**Information shown**.

········

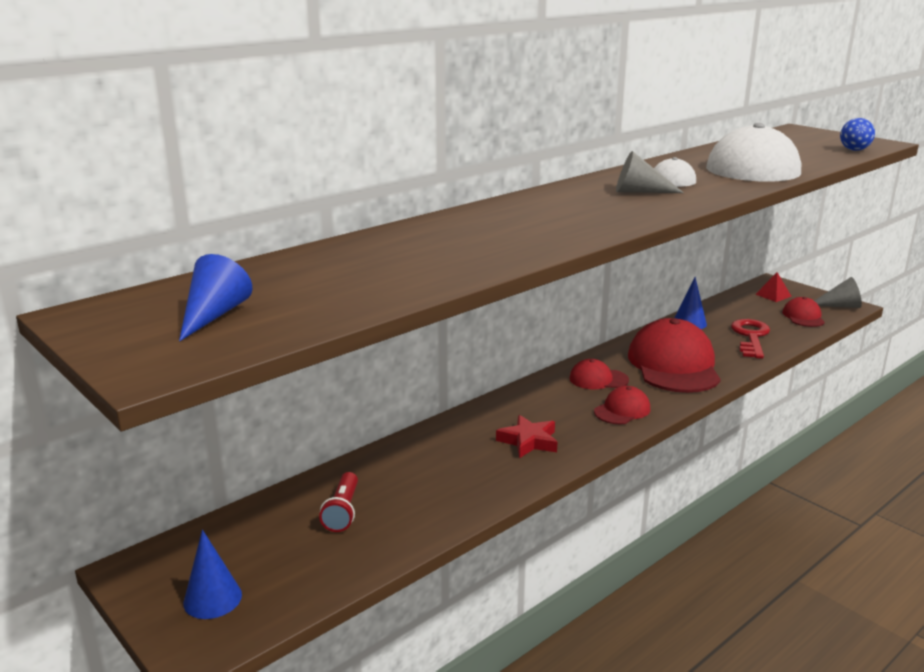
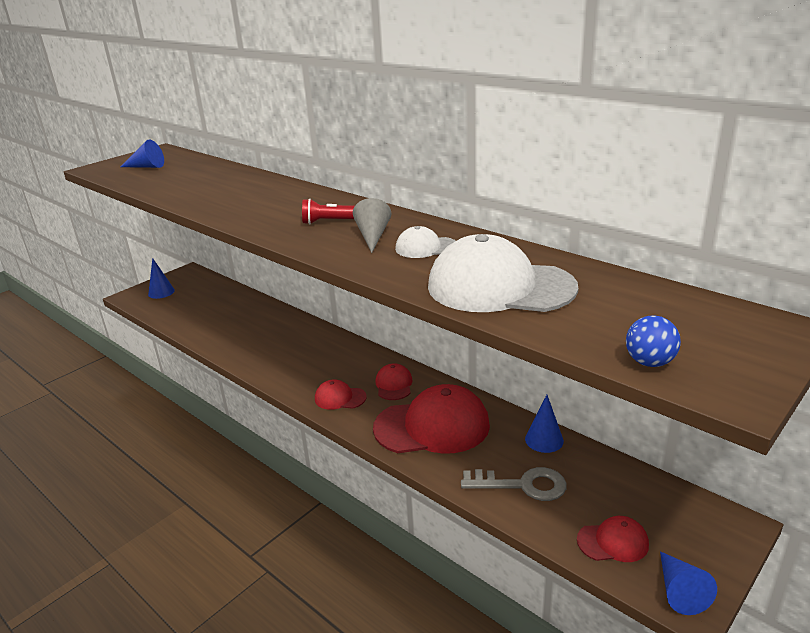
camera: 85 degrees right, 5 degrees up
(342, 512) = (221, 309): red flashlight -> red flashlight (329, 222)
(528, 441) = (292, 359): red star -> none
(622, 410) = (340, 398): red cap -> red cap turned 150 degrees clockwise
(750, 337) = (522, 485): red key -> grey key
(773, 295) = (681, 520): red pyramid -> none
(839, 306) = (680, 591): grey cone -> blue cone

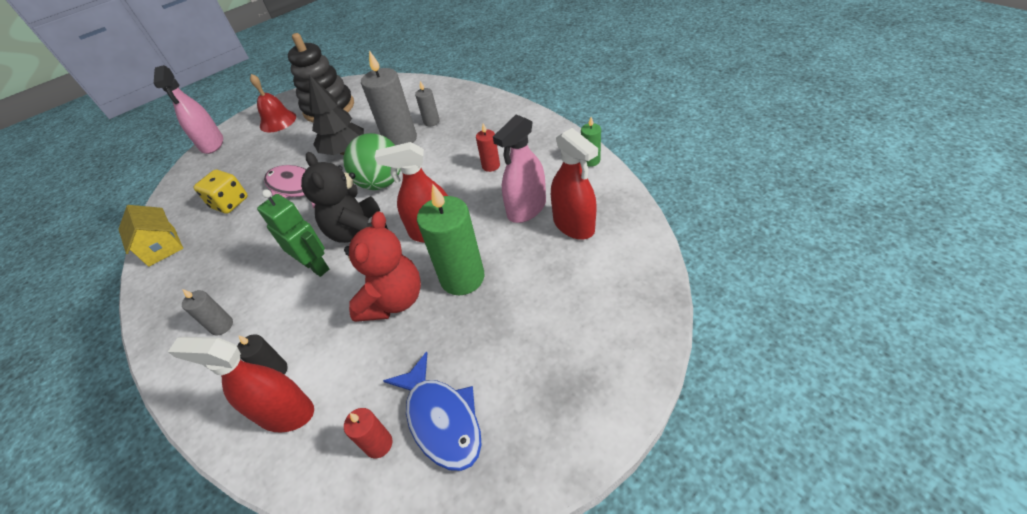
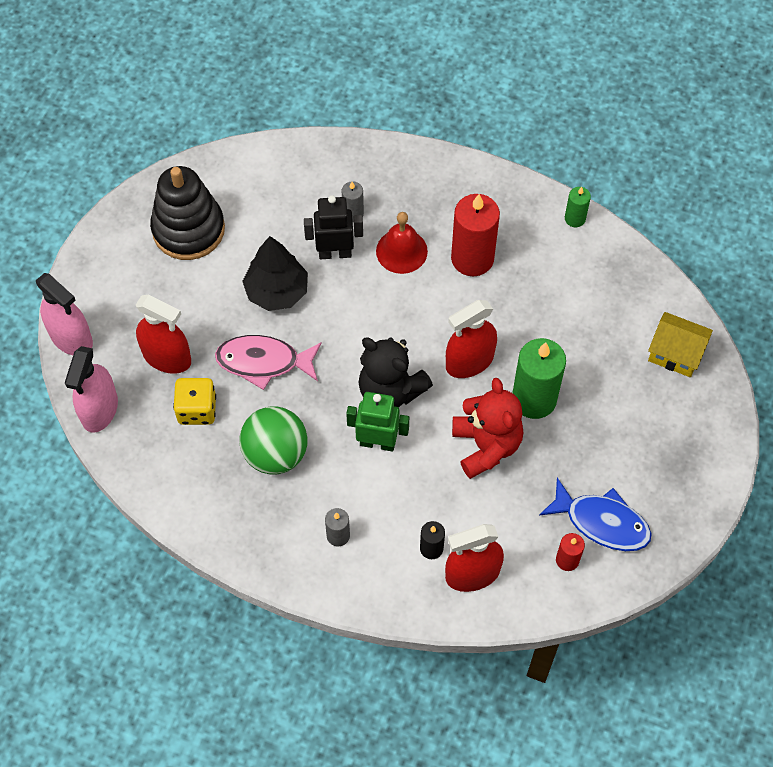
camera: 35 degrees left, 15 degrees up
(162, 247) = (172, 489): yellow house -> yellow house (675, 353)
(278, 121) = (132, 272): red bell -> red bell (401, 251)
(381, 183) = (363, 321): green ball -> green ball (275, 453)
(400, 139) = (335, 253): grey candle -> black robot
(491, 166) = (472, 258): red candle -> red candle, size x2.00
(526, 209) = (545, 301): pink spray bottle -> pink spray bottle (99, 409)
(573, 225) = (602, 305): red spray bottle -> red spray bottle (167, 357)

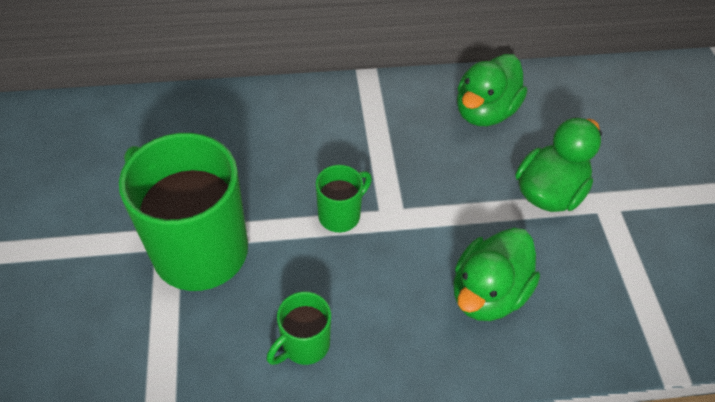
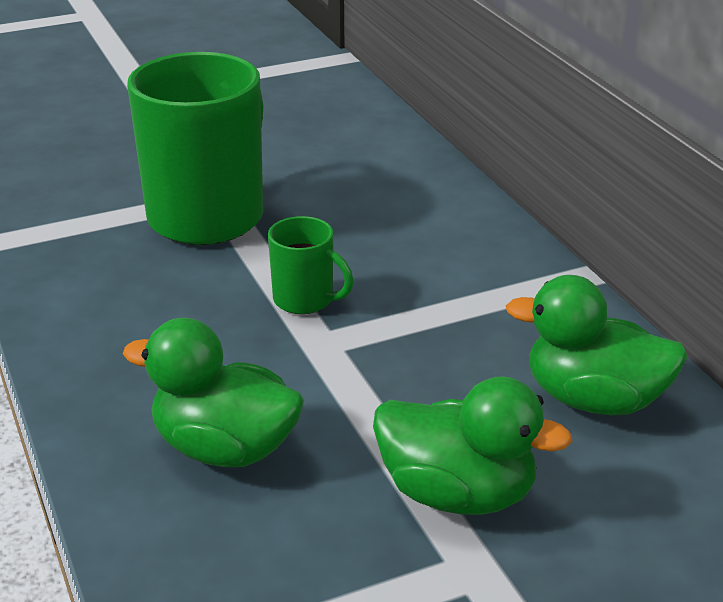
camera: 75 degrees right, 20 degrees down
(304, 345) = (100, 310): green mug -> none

········

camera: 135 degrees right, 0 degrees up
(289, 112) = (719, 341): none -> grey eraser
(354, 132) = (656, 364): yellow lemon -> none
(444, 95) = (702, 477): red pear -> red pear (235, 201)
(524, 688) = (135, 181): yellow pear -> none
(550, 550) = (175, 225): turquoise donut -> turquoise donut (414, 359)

········

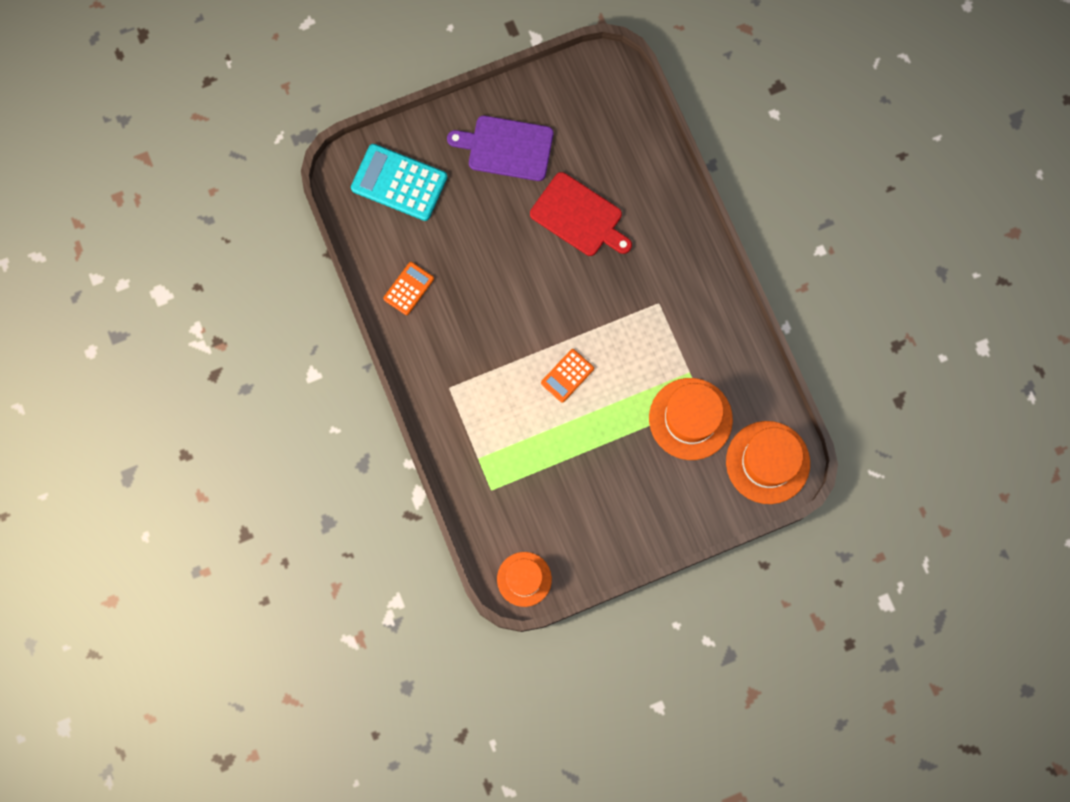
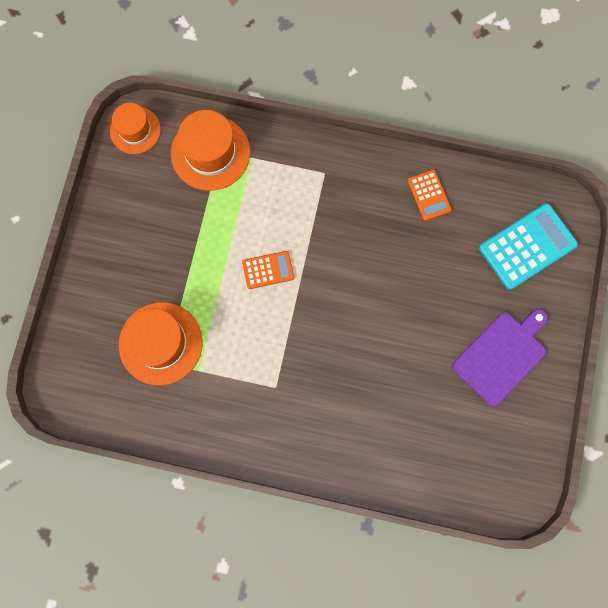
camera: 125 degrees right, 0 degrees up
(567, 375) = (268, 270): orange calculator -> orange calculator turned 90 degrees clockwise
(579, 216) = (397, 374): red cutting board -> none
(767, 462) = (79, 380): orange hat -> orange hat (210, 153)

········

**Prompt**. All of the lines above that carry the string "none" need to be found and copied.

**Written reply**.
(528, 441) = (292, 359): red star -> none
(773, 295) = (681, 520): red pyramid -> none
(304, 345) = (100, 310): green mug -> none
(289, 112) = (719, 341): none -> grey eraser
(354, 132) = (656, 364): yellow lemon -> none
(524, 688) = (135, 181): yellow pear -> none
(579, 216) = (397, 374): red cutting board -> none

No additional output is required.